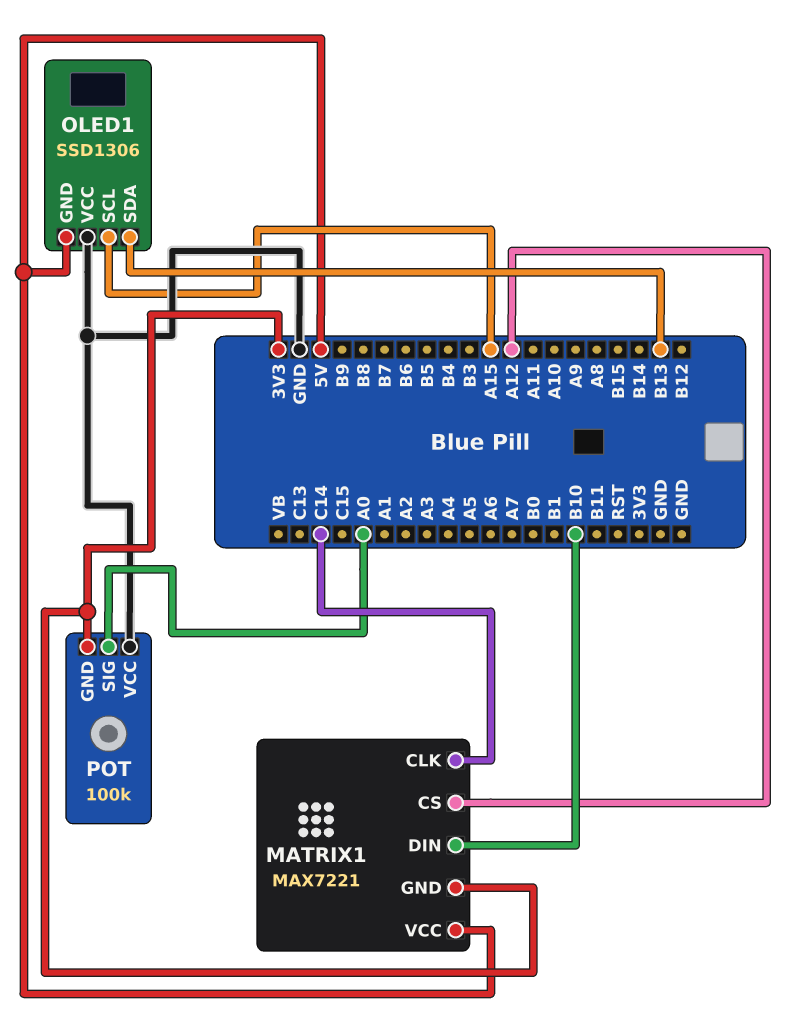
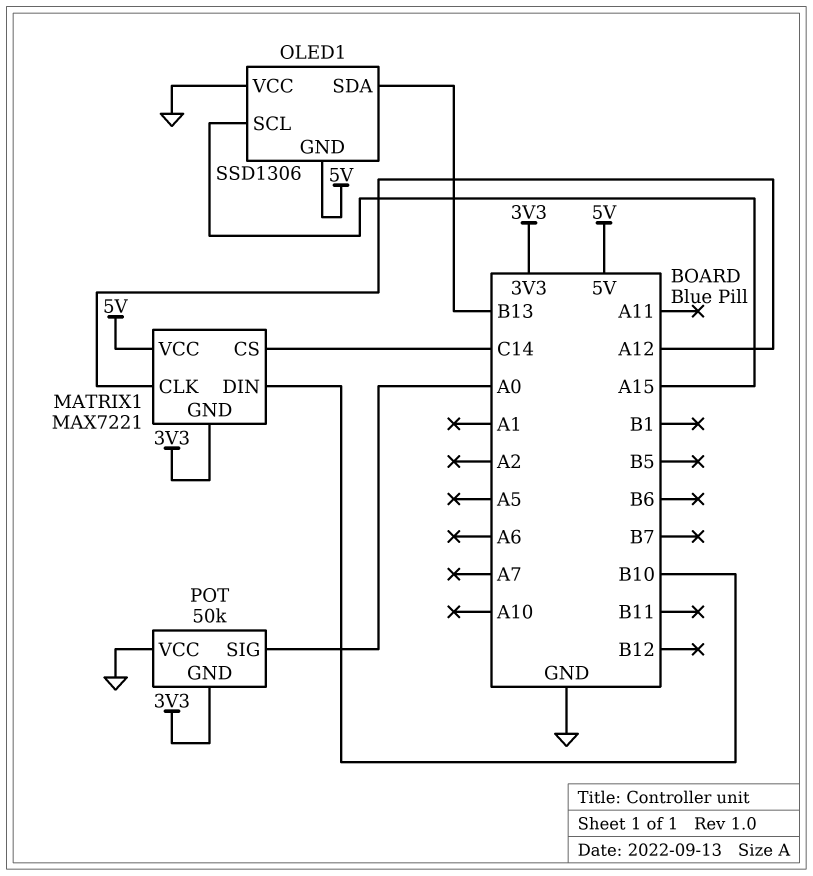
MATRIX1 pin CLK: C14 -> A12
MATRIX1 pin CS: A12 -> C14
POT: 100k -> 50k

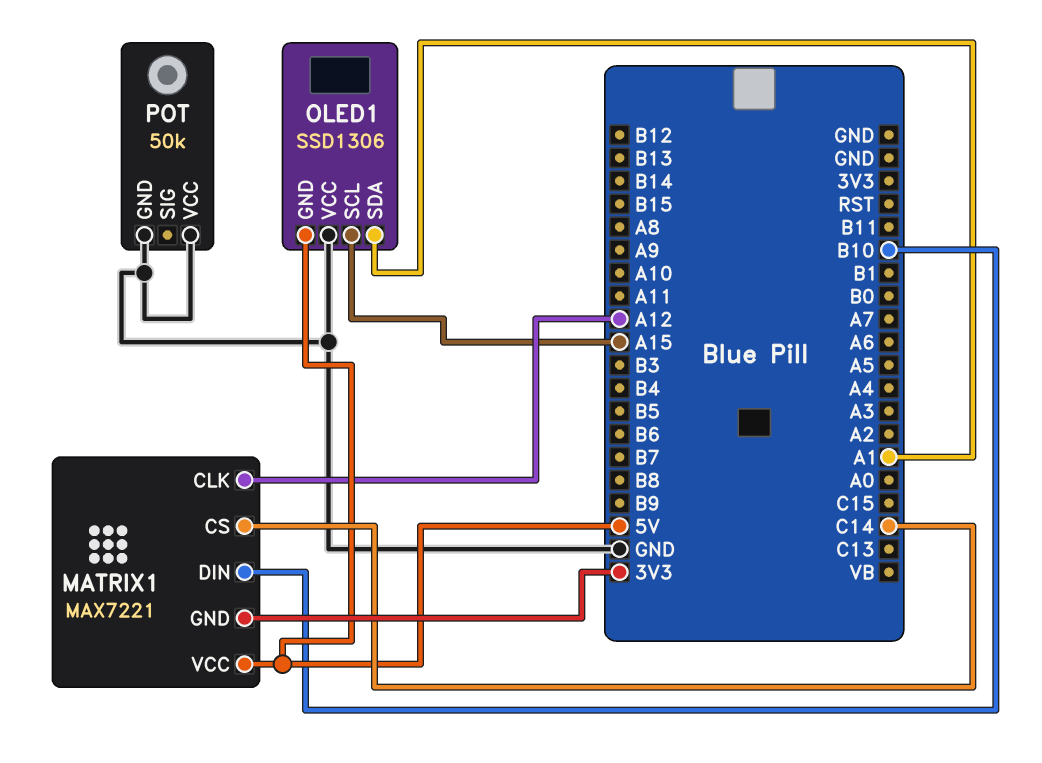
OLED1 pin SDA: B13 -> A1
POT pin GND: 3V3 -> GND
POT pin SIG: A0 -> none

###

BRIEF:
Transcribe the listing in full. Omit the pictures and keep every line exact.

TASK RESPONSE:
MATRIX1 pin CLK: C14 -> A12
MATRIX1 pin CS: A12 -> C14
POT: 100k -> 50k

OLED1 pin SDA: B13 -> A1
POT pin GND: 3V3 -> GND
POT pin SIG: A0 -> none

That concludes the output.